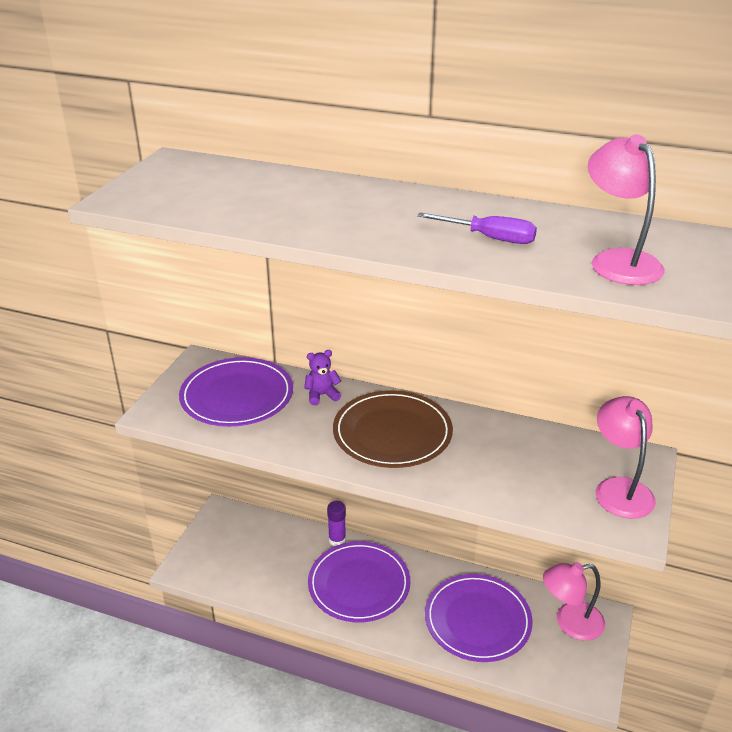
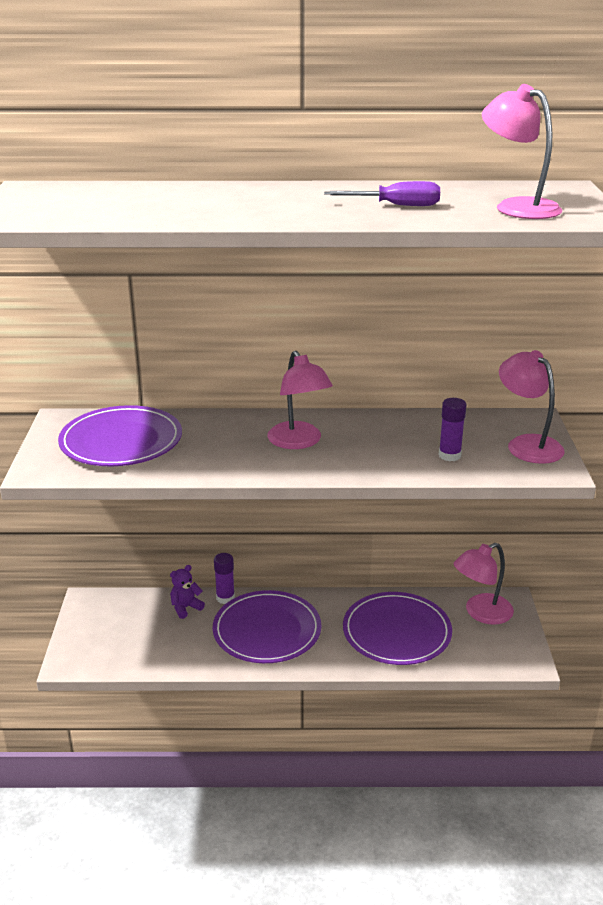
camera: 20 degrees left, 5 degrees down
purple teddy bear [305,350,341,405] -> purple teddy bear moved to [170,565,205,619]
brown plate [333,390,453,468] -> pink lamp [267,351,333,449]
none -> purple glue stick [439,398,466,461]

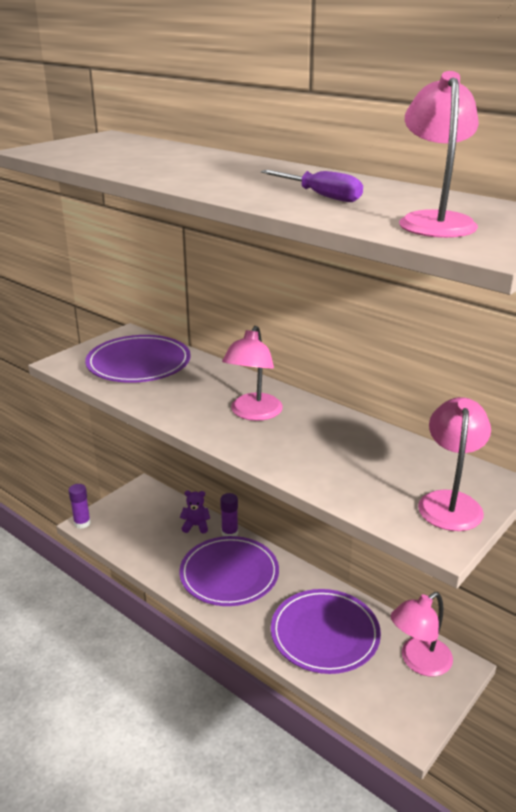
camera: 40 degrees right, 0 degrees up
purple glue stick [439,398,466,461] -> purple glue stick moved to [69,484,91,529]
pink lamp [454,543,514,625] -> pink lamp turned 45 degrees counterclockwise [391,592,453,676]

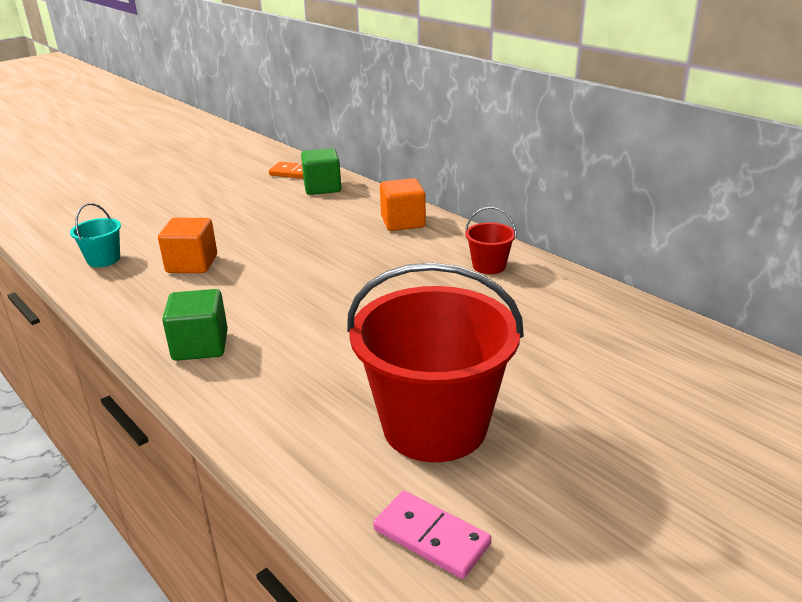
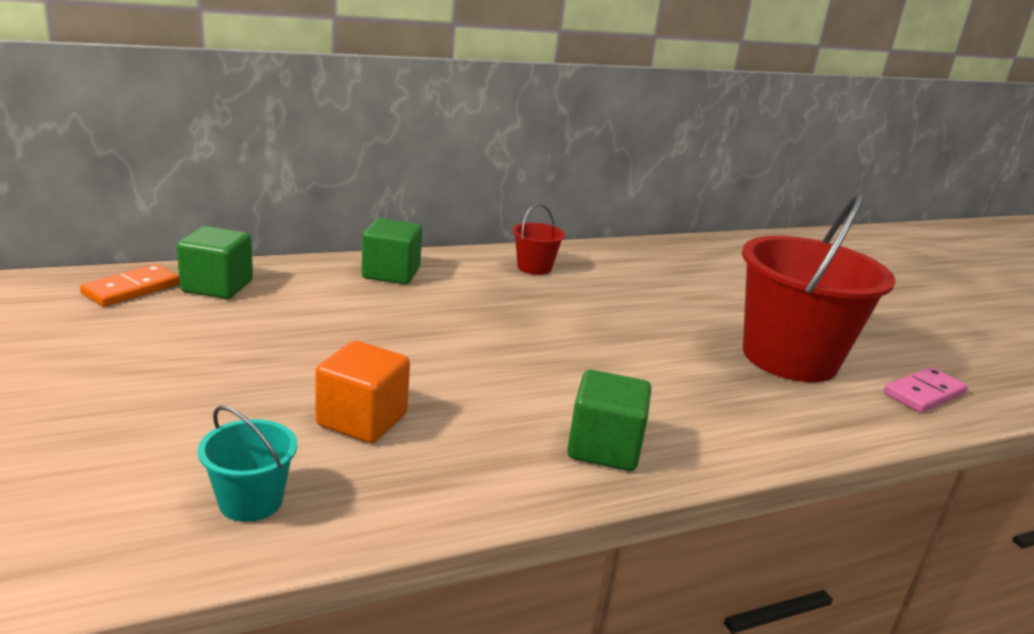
camera: 75 degrees left, 5 degrees down
orange cube [380,178,426,231] -> green cube [362,218,422,284]

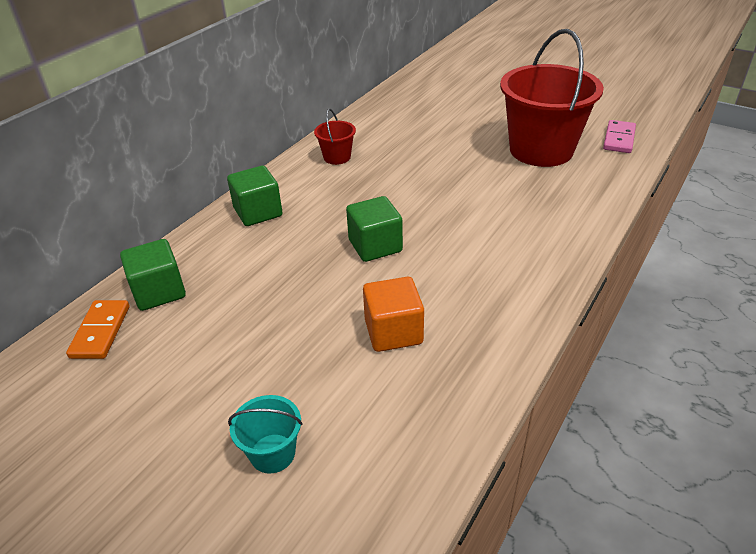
camera: 30 degrees left, 15 degrees up
turquoise bucket [198,406,297,522] -> turquoise bucket moved to [228,395,303,474]
green cube [567,370,651,471] -> green cube moved to [346,196,403,262]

==============================

_Your assignment:_
With the pictures removed, return each record above exactly as given.

_Exercise response:_
camera: 20 degrees left, 5 degrees down
purple teddy bear [305,350,341,405] -> purple teddy bear moved to [170,565,205,619]
brown plate [333,390,453,468] -> pink lamp [267,351,333,449]
none -> purple glue stick [439,398,466,461]

camera: 40 degrees right, 0 degrees up
purple glue stick [439,398,466,461] -> purple glue stick moved to [69,484,91,529]
pink lamp [454,543,514,625] -> pink lamp turned 45 degrees counterclockwise [391,592,453,676]

camera: 75 degrees left, 5 degrees down
orange cube [380,178,426,231] -> green cube [362,218,422,284]

camera: 30 degrees left, 15 degrees up
turquoise bucket [198,406,297,522] -> turquoise bucket moved to [228,395,303,474]
green cube [567,370,651,471] -> green cube moved to [346,196,403,262]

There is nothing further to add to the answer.